• What you have to do:
Without the images, repeat every line of the listing verbatim.

• Source records:
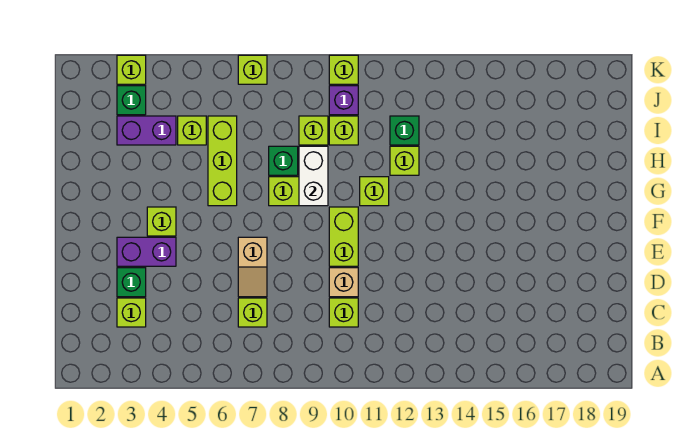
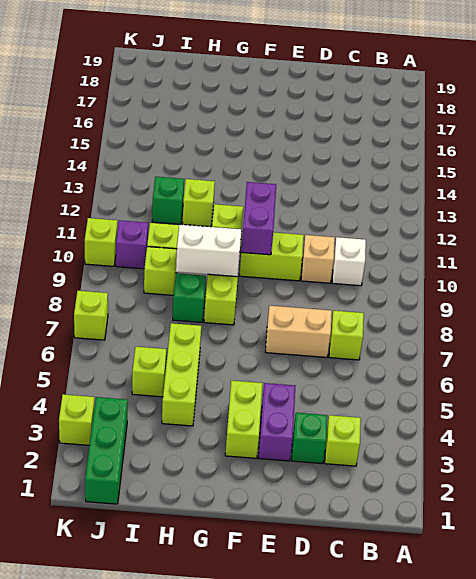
lime brick C10 level 1 -> white brick C10 level 1
tan slope D7:E7 level 1 top E -> tan brick D7:E7 level 1
lime brick F4 level 1 -> lime brick F3:F4 level 1
lime brick G6:I6 level 1 -> lime brick H4:H6 level 1
purple brick I3:I4 level 1 -> purple brick F10:F11 level 2
green brick J3 level 1 -> green brick J1:J3 level 1

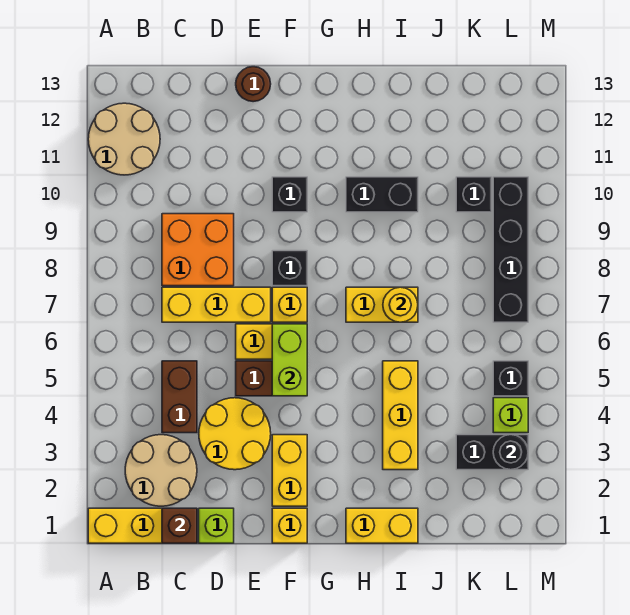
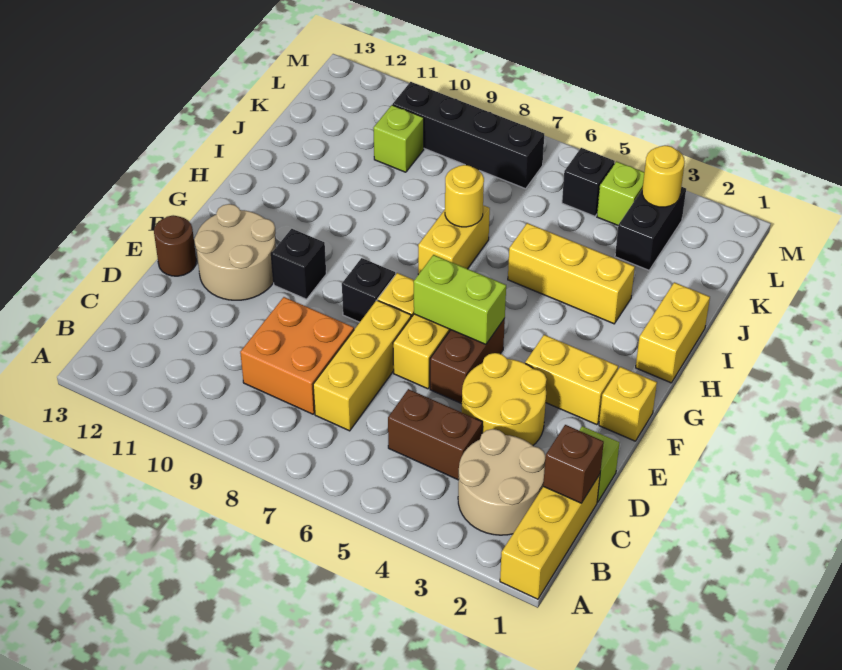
tan round brick A11:B12 level 1 -> tan round brick E11:F12 level 1
black brick H10:I10 level 1 -> none
black brick K10 level 1 -> lime brick K10 level 1
black round brick L3 level 2 -> yellow round brick L3 level 2

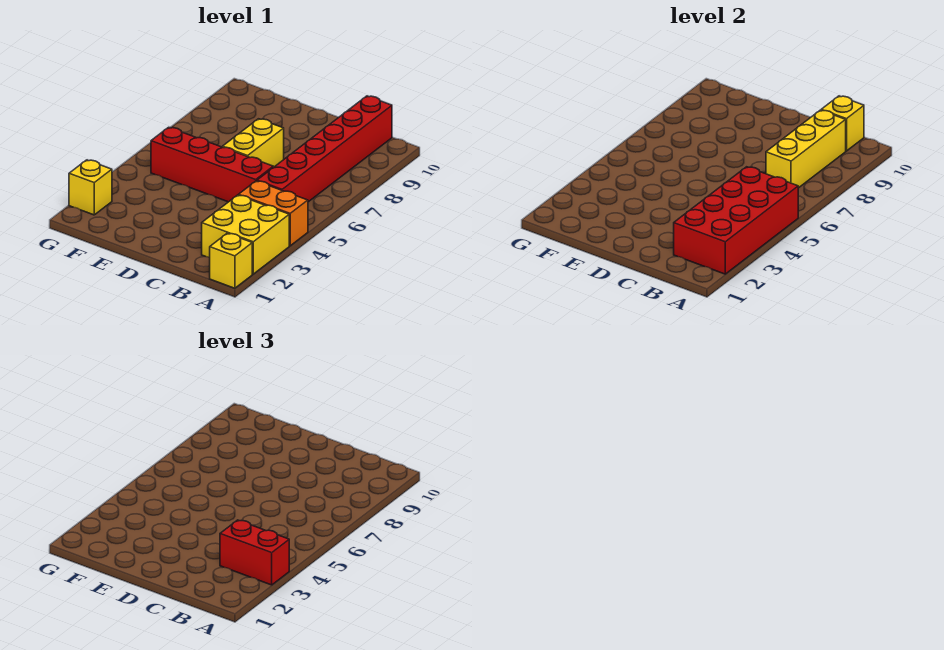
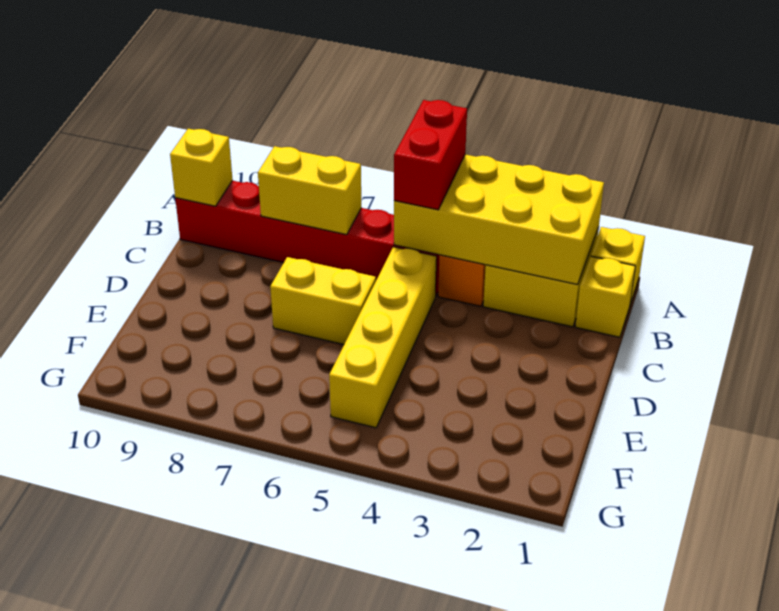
red brick A2:B5 level 2 -> yellow brick A2:B5 level 2
red brick A3:B3 level 3 -> red brick A5:B5 level 3
yellow brick B7:B9 level 2 -> yellow brick B7:B8 level 2
red brick C5:F5 level 1 -> yellow brick C5:F5 level 1
yellow brick G2 level 1 -> yellow brick B1 level 1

• Result below:
lime brick C10 level 1 -> white brick C10 level 1
tan slope D7:E7 level 1 top E -> tan brick D7:E7 level 1
lime brick F4 level 1 -> lime brick F3:F4 level 1
lime brick G6:I6 level 1 -> lime brick H4:H6 level 1
purple brick I3:I4 level 1 -> purple brick F10:F11 level 2
green brick J3 level 1 -> green brick J1:J3 level 1

tan round brick A11:B12 level 1 -> tan round brick E11:F12 level 1
black brick H10:I10 level 1 -> none
black brick K10 level 1 -> lime brick K10 level 1
black round brick L3 level 2 -> yellow round brick L3 level 2

red brick A2:B5 level 2 -> yellow brick A2:B5 level 2
red brick A3:B3 level 3 -> red brick A5:B5 level 3
yellow brick B7:B9 level 2 -> yellow brick B7:B8 level 2
red brick C5:F5 level 1 -> yellow brick C5:F5 level 1
yellow brick G2 level 1 -> yellow brick B1 level 1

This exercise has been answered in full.